For the entries below, state how many lines contain the word "cross" and add nothing else.

**Working data**

══════

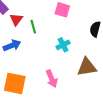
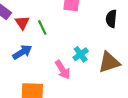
cyan cross: (63, 45) -> (81, 54), moved
pink arrow: (52, 79) -> (63, 70), moved

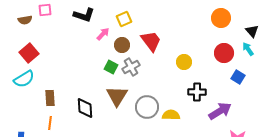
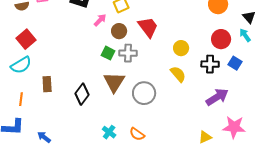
gray cross: (131, 67) -> (128, 53), turned 30
black cross: (197, 92) -> (210, 64), moved
black diamond: (85, 108) -> (82, 94), turned 40
yellow semicircle: (171, 115) -> (178, 74), moved, turned 48
orange line: (50, 123) -> (21, 99), moved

══════

**Answer box**
3